- _Exercise prompt_: Set down exactly the lines from the one containing "(553, 214) = (547, 213): yellow" through the last line of the data below, and no others.

- _Data for review_:
########

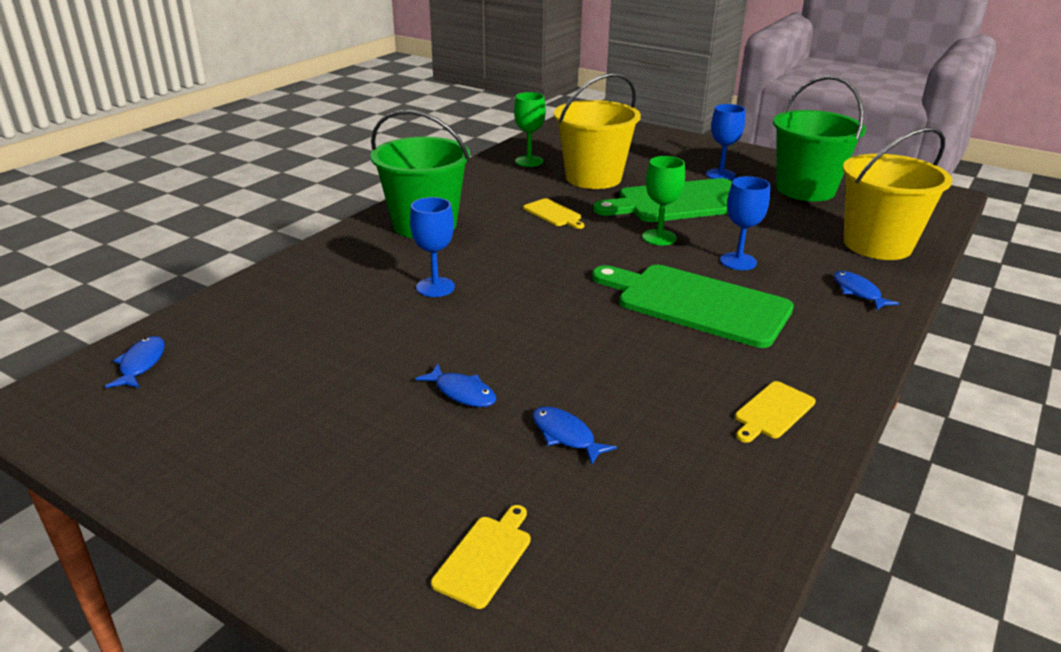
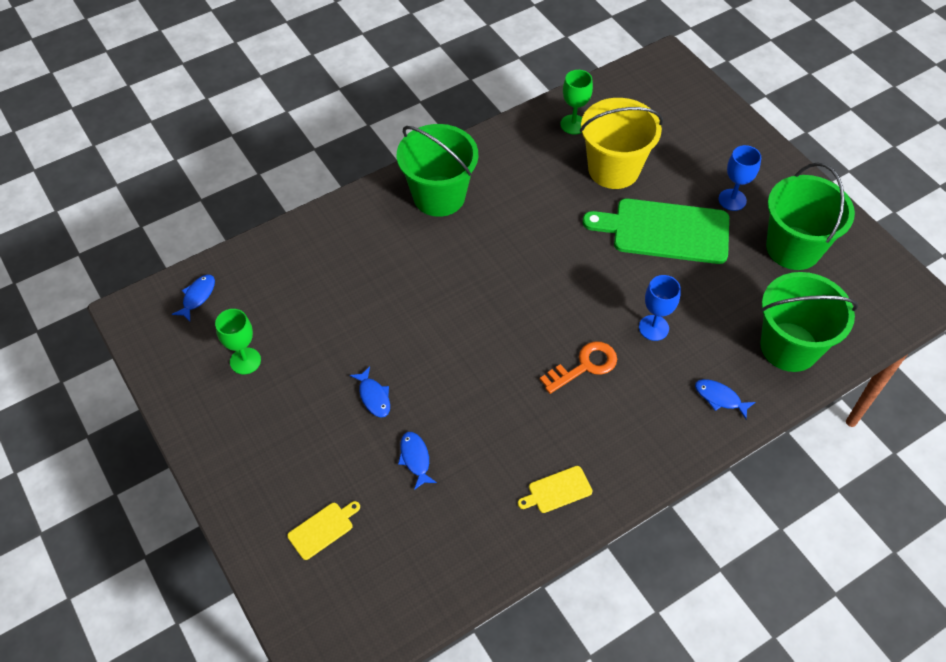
camera: 25 degrees right, 25 degrees up
(435, 287) = (409, 280): blue goblet -> none
(553, 214) = (547, 213): yellow cutting board -> none
(659, 237) = (612, 275): green goblet -> green goblet (245, 361)
(697, 304) = (584, 366): green cutting board -> orange key
(858, 292) = (720, 398): blue fish -> blue fish turned 60 degrees counterclockwise
(877, 245) = (789, 347): yellow bucket -> green bucket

########

- _Output for this task_:
(553, 214) = (547, 213): yellow cutting board -> none
(659, 237) = (612, 275): green goblet -> green goblet (245, 361)
(697, 304) = (584, 366): green cutting board -> orange key
(858, 292) = (720, 398): blue fish -> blue fish turned 60 degrees counterclockwise
(877, 245) = (789, 347): yellow bucket -> green bucket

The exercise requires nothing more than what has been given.